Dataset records
↓↓↓
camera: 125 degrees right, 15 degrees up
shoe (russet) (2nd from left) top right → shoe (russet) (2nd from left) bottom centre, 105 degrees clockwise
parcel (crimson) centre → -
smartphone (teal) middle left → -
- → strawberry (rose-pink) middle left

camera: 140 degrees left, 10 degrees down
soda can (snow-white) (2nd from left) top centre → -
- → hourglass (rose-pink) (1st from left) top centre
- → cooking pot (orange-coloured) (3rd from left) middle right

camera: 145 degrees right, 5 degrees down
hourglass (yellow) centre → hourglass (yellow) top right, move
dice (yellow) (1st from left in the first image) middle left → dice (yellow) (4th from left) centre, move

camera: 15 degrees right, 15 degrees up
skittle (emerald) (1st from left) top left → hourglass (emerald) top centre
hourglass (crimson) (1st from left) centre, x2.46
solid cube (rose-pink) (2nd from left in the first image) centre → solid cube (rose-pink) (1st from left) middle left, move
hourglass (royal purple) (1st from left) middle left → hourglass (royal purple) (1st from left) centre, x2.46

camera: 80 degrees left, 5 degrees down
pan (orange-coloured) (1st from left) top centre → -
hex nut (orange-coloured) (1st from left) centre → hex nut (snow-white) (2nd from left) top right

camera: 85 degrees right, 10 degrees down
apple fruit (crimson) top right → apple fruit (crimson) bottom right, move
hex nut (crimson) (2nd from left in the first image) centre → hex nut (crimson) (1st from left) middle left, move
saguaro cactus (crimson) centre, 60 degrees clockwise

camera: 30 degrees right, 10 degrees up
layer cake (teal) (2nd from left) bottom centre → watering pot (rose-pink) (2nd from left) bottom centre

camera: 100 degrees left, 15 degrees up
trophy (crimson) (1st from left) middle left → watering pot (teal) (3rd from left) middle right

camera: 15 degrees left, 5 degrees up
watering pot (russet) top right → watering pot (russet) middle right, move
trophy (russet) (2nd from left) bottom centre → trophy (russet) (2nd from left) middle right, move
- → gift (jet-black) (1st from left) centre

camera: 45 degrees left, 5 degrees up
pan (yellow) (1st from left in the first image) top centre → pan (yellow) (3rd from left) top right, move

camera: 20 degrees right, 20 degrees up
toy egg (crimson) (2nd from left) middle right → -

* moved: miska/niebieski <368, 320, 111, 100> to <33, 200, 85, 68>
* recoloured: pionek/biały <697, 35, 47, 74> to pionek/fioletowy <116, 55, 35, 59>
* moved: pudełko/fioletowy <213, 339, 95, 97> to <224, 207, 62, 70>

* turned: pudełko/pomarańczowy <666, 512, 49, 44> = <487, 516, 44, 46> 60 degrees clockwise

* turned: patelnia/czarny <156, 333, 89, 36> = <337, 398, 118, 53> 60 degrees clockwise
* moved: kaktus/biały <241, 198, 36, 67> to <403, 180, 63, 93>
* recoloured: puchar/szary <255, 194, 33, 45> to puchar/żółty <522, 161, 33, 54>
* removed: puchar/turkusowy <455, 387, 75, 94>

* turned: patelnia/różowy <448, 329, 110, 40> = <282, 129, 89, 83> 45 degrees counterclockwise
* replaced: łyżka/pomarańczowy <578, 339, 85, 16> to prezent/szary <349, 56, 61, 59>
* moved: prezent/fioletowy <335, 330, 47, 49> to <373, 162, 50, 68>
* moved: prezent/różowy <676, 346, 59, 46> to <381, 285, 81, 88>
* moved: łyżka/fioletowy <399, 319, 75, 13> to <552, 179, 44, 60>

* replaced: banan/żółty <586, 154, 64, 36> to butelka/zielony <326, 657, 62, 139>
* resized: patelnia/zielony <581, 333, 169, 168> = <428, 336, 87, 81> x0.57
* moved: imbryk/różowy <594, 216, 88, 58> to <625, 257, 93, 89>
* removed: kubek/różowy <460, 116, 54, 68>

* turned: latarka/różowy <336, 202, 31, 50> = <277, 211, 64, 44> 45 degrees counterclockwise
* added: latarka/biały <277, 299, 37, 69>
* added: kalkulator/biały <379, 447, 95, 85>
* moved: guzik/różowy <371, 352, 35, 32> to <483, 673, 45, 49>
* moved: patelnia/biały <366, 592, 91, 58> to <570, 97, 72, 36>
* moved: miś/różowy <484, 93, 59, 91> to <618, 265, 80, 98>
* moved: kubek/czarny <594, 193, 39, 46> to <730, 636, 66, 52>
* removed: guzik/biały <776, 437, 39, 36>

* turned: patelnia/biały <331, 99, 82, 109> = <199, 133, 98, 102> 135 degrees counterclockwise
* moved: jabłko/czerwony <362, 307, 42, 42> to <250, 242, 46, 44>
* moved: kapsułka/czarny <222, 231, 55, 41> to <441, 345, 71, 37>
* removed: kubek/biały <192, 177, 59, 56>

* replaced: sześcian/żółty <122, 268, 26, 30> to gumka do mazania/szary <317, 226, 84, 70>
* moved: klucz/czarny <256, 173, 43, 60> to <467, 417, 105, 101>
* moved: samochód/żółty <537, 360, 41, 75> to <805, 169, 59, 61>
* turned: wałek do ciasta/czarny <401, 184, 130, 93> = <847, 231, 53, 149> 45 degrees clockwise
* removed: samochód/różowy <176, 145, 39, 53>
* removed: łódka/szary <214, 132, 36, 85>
↑↑↑
▶ **Exercise brief**
Write out word for word only the lines from the start of the entries down to the line with "smartphone (teal) middle", please, including both ends.

▶ **Exercise response**
camera: 125 degrees right, 15 degrees up
shoe (russet) (2nd from left) top right → shoe (russet) (2nd from left) bottom centre, 105 degrees clockwise
parcel (crimson) centre → -
smartphone (teal) middle left → -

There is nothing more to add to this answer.